(Stored items)
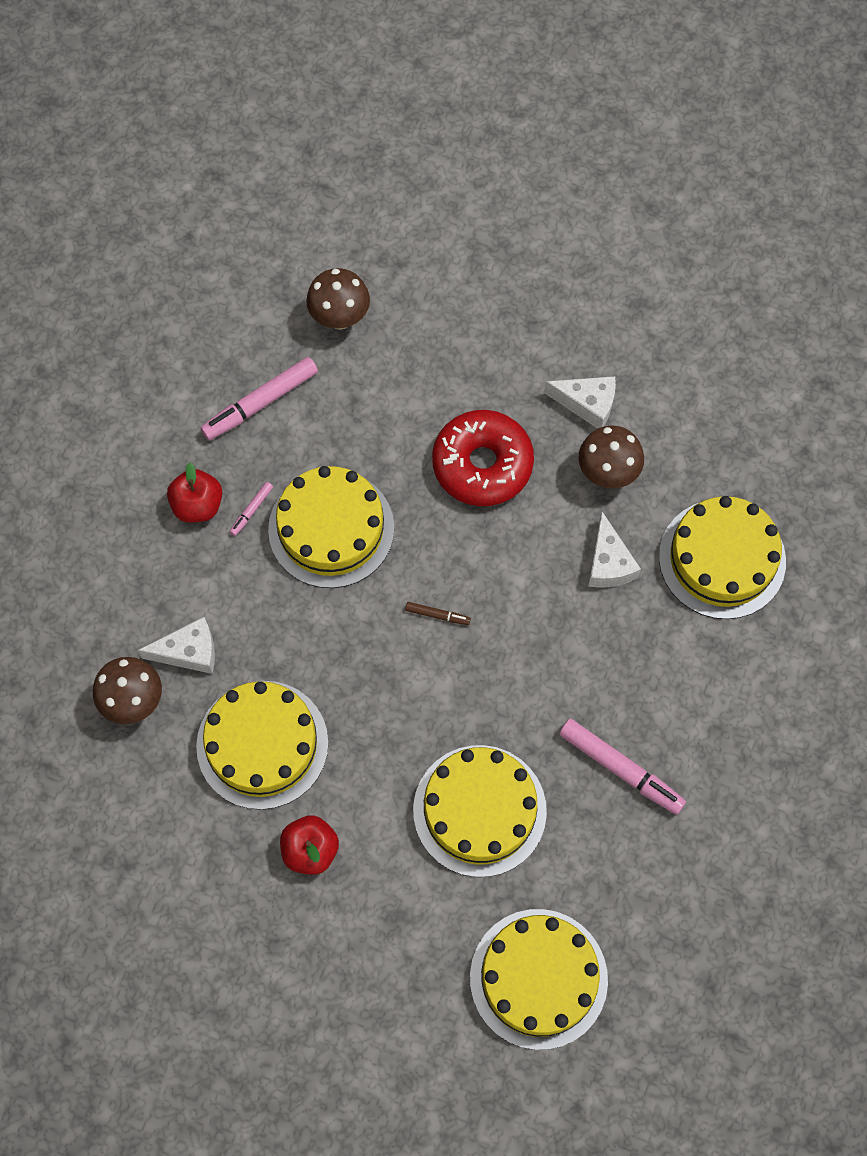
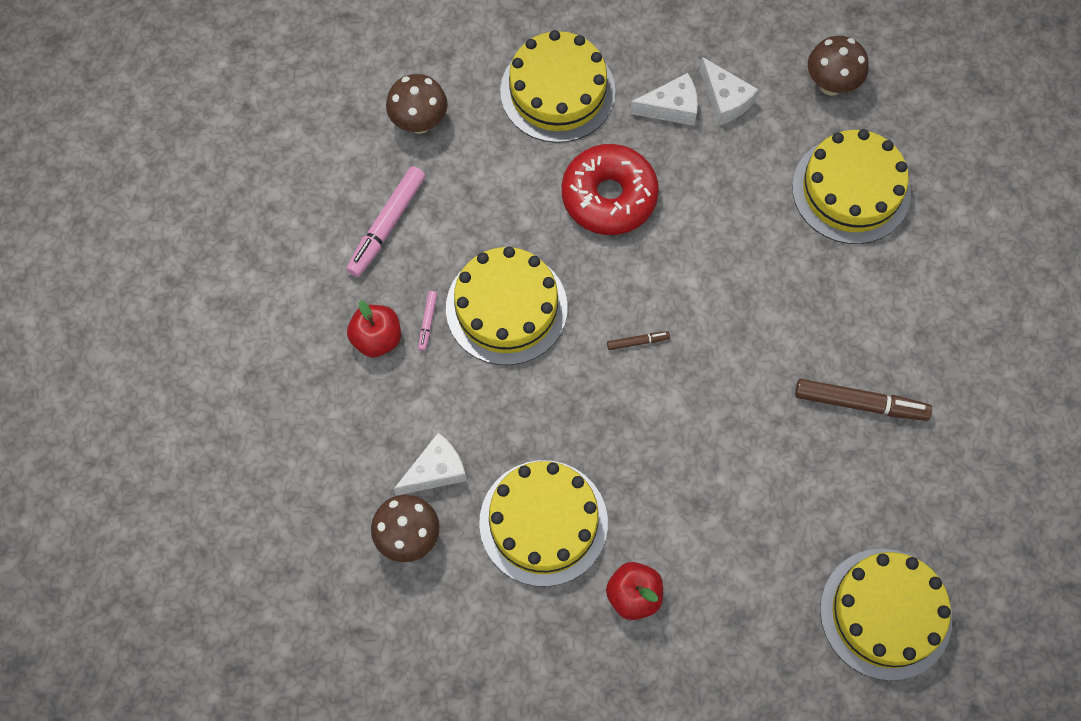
camera: 25 degrees left, 0 degrees up
(479, 810) = (761, 493): yellow cake -> yellow cake (557, 91)
(607, 473) = (719, 159): brown mushroom -> brown mushroom (831, 84)
(608, 563) = (759, 234): white cheese -> white cheese (725, 100)
(620, 769) = (860, 403): pink marker -> brown marker

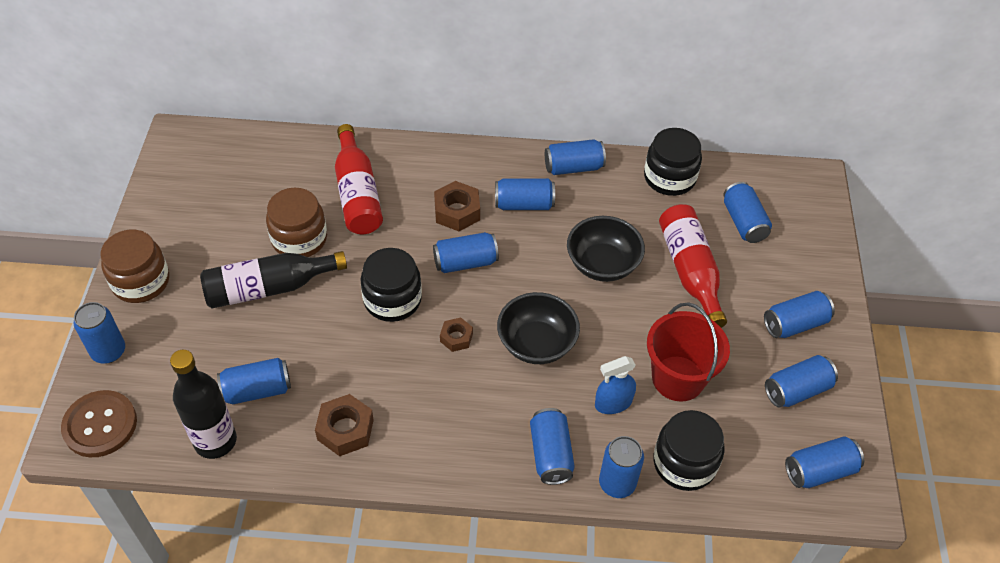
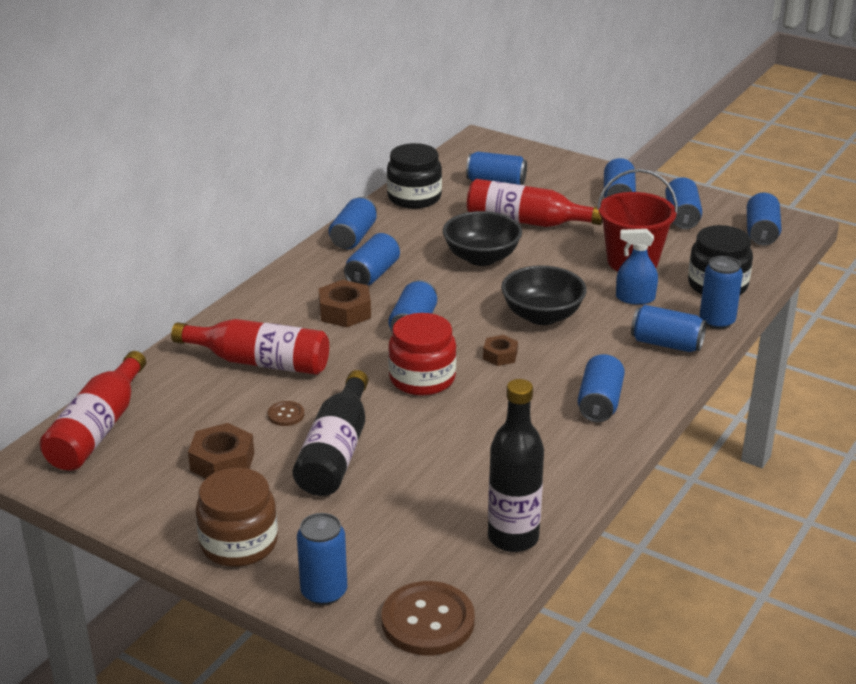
camera: 60 degrees left, 20 degrees down
(230, 149) = (98, 429): none -> red bottle
(257, 390) = (468, 493): blue can -> blue can (599, 403)
(299, 239) = (286, 415): brown jar -> brown button
(345, 429) = (560, 448): brown nut -> brown nut (222, 462)
(392, 300) = (422, 378): black jar -> red jar
(613, 403) = (635, 298): blue spray bottle -> blue spray bottle turned 90 degrees clockwise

HOW TO COMPLETE THIS TASK >> Of all the lines in the entries, count those with the string "camera", and report only that number.

SOLUTION TO THIS PROBLEM >> 2